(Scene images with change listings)
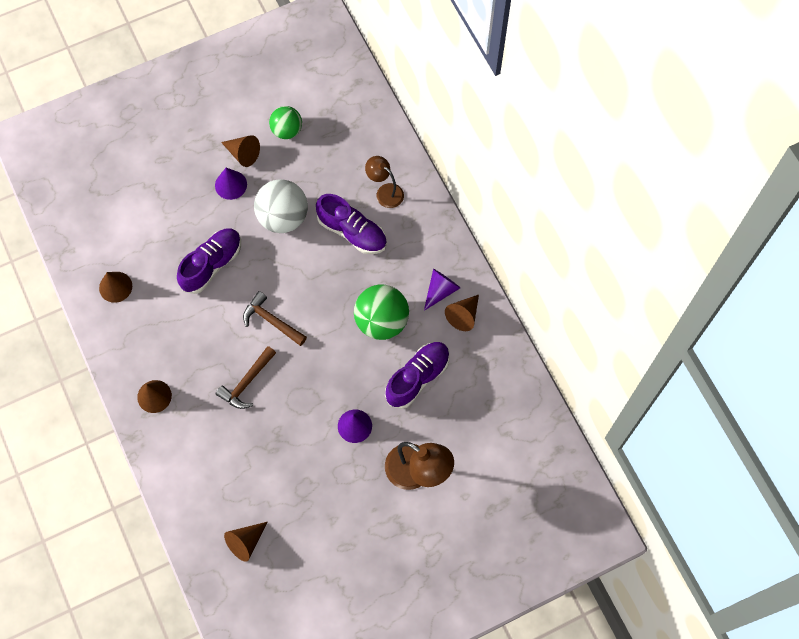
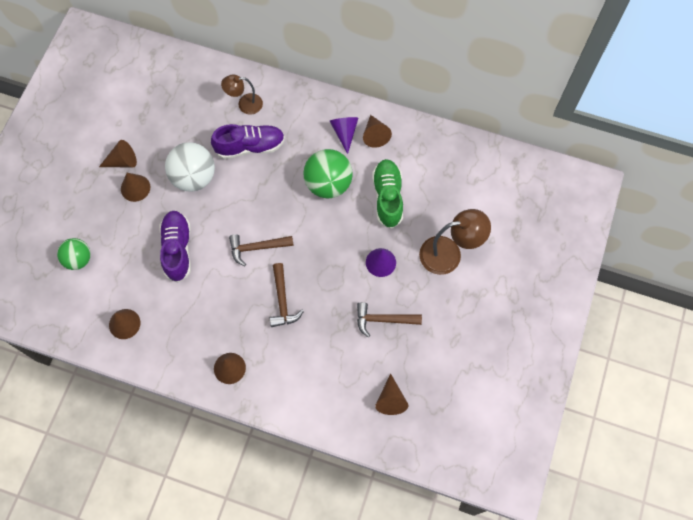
camera: 45 degrees left, 0 degrees up
(231, 185) = (135, 188): purple cone -> brown cone
(287, 130) = (137, 121): green ball -> green ball (78, 259)
(307, 474) = (383, 320): none -> brown hammer
(417, 378) = (387, 197): purple shoe -> green shoe

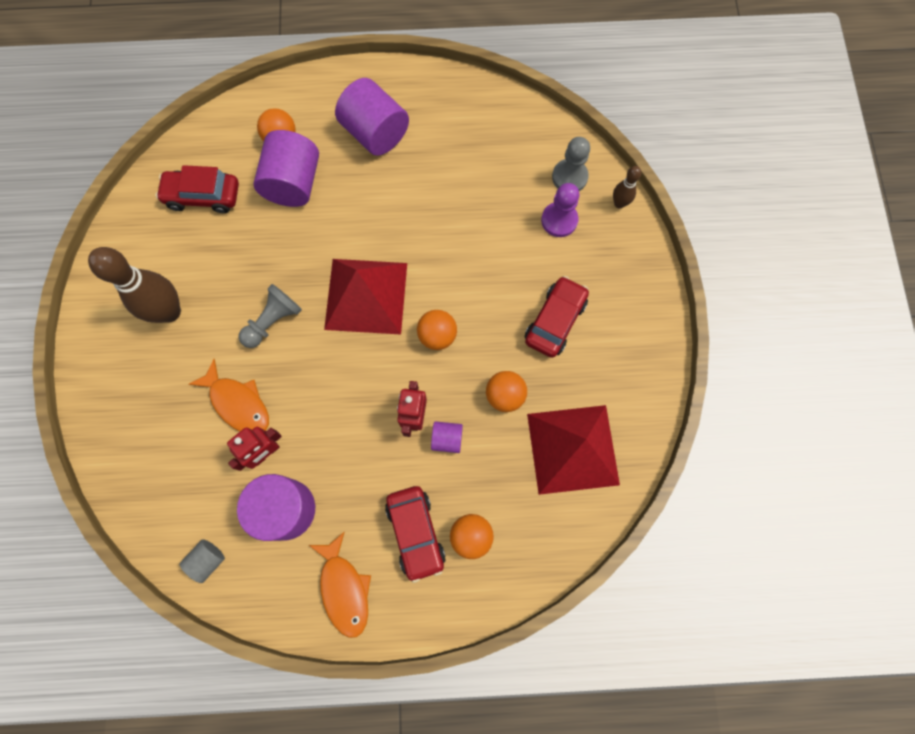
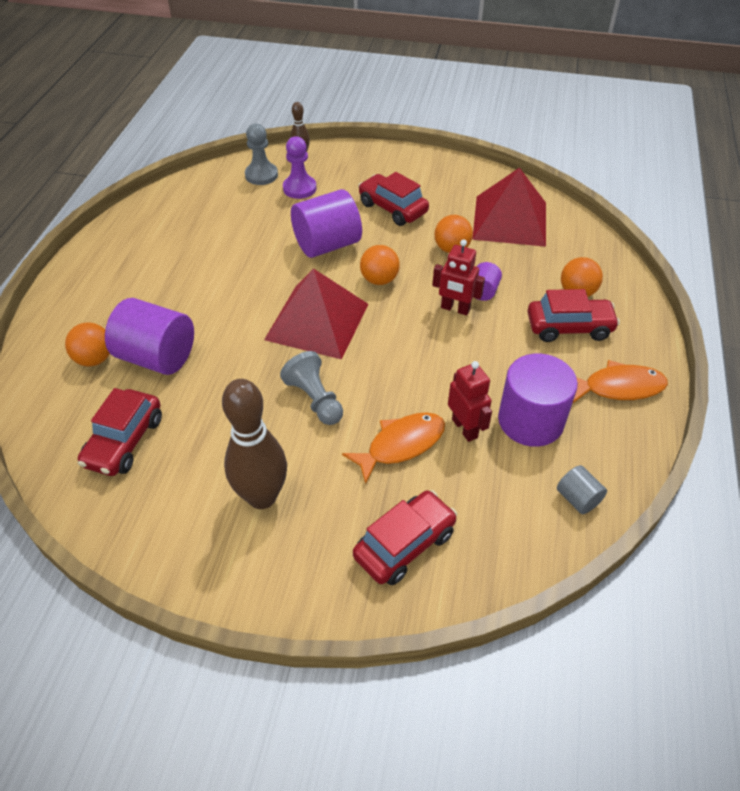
camera: 75 degrees left, 25 degrees down
(143, 428) = (404, 544): none -> red car
(375, 133) = (138, 285): purple cylinder -> purple cylinder (327, 245)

→ **Exercise requirements**:
Retype the records above line for line and exactly, omitting their pictures.

→ **Result of this task**:
camera: 45 degrees left, 0 degrees up
(231, 185) = (135, 188): purple cone -> brown cone
(287, 130) = (137, 121): green ball -> green ball (78, 259)
(307, 474) = (383, 320): none -> brown hammer
(417, 378) = (387, 197): purple shoe -> green shoe

camera: 75 degrees left, 25 degrees down
(143, 428) = (404, 544): none -> red car
(375, 133) = (138, 285): purple cylinder -> purple cylinder (327, 245)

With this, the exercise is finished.